* _Extracted records_
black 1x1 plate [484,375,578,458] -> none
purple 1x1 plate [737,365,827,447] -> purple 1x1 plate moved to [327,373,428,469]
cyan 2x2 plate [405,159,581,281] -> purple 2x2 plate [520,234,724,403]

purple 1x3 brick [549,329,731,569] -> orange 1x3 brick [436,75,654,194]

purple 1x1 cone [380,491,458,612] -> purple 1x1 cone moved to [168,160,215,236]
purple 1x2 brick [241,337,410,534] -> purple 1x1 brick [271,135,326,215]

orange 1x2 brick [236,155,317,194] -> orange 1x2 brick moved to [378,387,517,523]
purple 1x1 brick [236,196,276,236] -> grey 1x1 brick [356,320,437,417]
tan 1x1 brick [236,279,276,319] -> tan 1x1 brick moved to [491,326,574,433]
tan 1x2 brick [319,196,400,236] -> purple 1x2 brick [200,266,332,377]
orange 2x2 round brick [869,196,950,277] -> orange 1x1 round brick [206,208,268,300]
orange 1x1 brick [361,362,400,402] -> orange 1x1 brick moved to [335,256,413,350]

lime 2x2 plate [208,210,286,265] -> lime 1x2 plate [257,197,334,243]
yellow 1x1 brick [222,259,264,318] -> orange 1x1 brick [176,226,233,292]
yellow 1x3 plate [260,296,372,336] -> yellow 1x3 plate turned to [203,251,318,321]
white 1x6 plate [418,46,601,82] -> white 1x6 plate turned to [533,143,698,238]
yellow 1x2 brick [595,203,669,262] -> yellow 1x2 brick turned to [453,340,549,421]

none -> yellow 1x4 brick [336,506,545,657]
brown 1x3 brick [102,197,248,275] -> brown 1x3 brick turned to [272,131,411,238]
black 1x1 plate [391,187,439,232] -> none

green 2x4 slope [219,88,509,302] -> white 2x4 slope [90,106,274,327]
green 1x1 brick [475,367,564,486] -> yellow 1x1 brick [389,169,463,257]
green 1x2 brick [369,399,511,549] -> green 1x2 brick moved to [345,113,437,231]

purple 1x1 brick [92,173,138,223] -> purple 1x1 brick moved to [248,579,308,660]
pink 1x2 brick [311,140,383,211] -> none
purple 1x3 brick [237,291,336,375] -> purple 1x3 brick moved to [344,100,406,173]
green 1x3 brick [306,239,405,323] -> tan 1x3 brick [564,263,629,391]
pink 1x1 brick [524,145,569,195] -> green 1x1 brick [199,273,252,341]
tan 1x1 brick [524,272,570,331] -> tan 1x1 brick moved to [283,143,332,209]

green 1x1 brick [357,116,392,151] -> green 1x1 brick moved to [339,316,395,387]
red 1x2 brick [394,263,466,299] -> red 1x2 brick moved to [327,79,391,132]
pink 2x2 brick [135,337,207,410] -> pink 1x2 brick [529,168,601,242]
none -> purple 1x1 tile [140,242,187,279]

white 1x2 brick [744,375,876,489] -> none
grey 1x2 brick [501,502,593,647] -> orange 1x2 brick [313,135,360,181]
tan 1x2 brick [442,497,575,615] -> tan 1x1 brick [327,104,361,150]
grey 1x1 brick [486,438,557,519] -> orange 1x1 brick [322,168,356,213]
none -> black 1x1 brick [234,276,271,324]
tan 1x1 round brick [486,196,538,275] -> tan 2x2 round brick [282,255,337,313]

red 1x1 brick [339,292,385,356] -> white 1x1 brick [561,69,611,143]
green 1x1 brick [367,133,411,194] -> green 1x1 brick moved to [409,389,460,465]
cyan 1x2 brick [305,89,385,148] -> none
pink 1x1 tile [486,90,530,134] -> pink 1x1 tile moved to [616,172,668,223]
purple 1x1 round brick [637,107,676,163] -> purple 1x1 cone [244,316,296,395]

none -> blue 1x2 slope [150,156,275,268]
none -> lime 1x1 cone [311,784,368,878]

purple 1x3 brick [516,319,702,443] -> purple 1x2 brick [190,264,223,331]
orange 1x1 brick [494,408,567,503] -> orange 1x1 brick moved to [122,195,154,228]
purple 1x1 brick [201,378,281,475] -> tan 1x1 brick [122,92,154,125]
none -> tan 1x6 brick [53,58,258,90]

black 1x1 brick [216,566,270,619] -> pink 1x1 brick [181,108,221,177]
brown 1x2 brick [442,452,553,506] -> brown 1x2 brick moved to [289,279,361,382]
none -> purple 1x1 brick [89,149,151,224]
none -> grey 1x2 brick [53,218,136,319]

* _PROBLEM DESCRIPTION_
Please reproduce each line above exactly as written.

* _EXERCISE OUTPUT_
black 1x1 plate [484,375,578,458] -> none
purple 1x1 plate [737,365,827,447] -> purple 1x1 plate moved to [327,373,428,469]
cyan 2x2 plate [405,159,581,281] -> purple 2x2 plate [520,234,724,403]

purple 1x3 brick [549,329,731,569] -> orange 1x3 brick [436,75,654,194]

purple 1x1 cone [380,491,458,612] -> purple 1x1 cone moved to [168,160,215,236]
purple 1x2 brick [241,337,410,534] -> purple 1x1 brick [271,135,326,215]

orange 1x2 brick [236,155,317,194] -> orange 1x2 brick moved to [378,387,517,523]
purple 1x1 brick [236,196,276,236] -> grey 1x1 brick [356,320,437,417]
tan 1x1 brick [236,279,276,319] -> tan 1x1 brick moved to [491,326,574,433]
tan 1x2 brick [319,196,400,236] -> purple 1x2 brick [200,266,332,377]
orange 2x2 round brick [869,196,950,277] -> orange 1x1 round brick [206,208,268,300]
orange 1x1 brick [361,362,400,402] -> orange 1x1 brick moved to [335,256,413,350]

lime 2x2 plate [208,210,286,265] -> lime 1x2 plate [257,197,334,243]
yellow 1x1 brick [222,259,264,318] -> orange 1x1 brick [176,226,233,292]
yellow 1x3 plate [260,296,372,336] -> yellow 1x3 plate turned to [203,251,318,321]
white 1x6 plate [418,46,601,82] -> white 1x6 plate turned to [533,143,698,238]
yellow 1x2 brick [595,203,669,262] -> yellow 1x2 brick turned to [453,340,549,421]

none -> yellow 1x4 brick [336,506,545,657]
brown 1x3 brick [102,197,248,275] -> brown 1x3 brick turned to [272,131,411,238]
black 1x1 plate [391,187,439,232] -> none

green 2x4 slope [219,88,509,302] -> white 2x4 slope [90,106,274,327]
green 1x1 brick [475,367,564,486] -> yellow 1x1 brick [389,169,463,257]
green 1x2 brick [369,399,511,549] -> green 1x2 brick moved to [345,113,437,231]

purple 1x1 brick [92,173,138,223] -> purple 1x1 brick moved to [248,579,308,660]
pink 1x2 brick [311,140,383,211] -> none
purple 1x3 brick [237,291,336,375] -> purple 1x3 brick moved to [344,100,406,173]
green 1x3 brick [306,239,405,323] -> tan 1x3 brick [564,263,629,391]
pink 1x1 brick [524,145,569,195] -> green 1x1 brick [199,273,252,341]
tan 1x1 brick [524,272,570,331] -> tan 1x1 brick moved to [283,143,332,209]

green 1x1 brick [357,116,392,151] -> green 1x1 brick moved to [339,316,395,387]
red 1x2 brick [394,263,466,299] -> red 1x2 brick moved to [327,79,391,132]
pink 2x2 brick [135,337,207,410] -> pink 1x2 brick [529,168,601,242]
none -> purple 1x1 tile [140,242,187,279]

white 1x2 brick [744,375,876,489] -> none
grey 1x2 brick [501,502,593,647] -> orange 1x2 brick [313,135,360,181]
tan 1x2 brick [442,497,575,615] -> tan 1x1 brick [327,104,361,150]
grey 1x1 brick [486,438,557,519] -> orange 1x1 brick [322,168,356,213]
none -> black 1x1 brick [234,276,271,324]
tan 1x1 round brick [486,196,538,275] -> tan 2x2 round brick [282,255,337,313]

red 1x1 brick [339,292,385,356] -> white 1x1 brick [561,69,611,143]
green 1x1 brick [367,133,411,194] -> green 1x1 brick moved to [409,389,460,465]
cyan 1x2 brick [305,89,385,148] -> none
pink 1x1 tile [486,90,530,134] -> pink 1x1 tile moved to [616,172,668,223]
purple 1x1 round brick [637,107,676,163] -> purple 1x1 cone [244,316,296,395]

none -> blue 1x2 slope [150,156,275,268]
none -> lime 1x1 cone [311,784,368,878]

purple 1x3 brick [516,319,702,443] -> purple 1x2 brick [190,264,223,331]
orange 1x1 brick [494,408,567,503] -> orange 1x1 brick moved to [122,195,154,228]
purple 1x1 brick [201,378,281,475] -> tan 1x1 brick [122,92,154,125]
none -> tan 1x6 brick [53,58,258,90]

black 1x1 brick [216,566,270,619] -> pink 1x1 brick [181,108,221,177]
brown 1x2 brick [442,452,553,506] -> brown 1x2 brick moved to [289,279,361,382]
none -> purple 1x1 brick [89,149,151,224]
none -> grey 1x2 brick [53,218,136,319]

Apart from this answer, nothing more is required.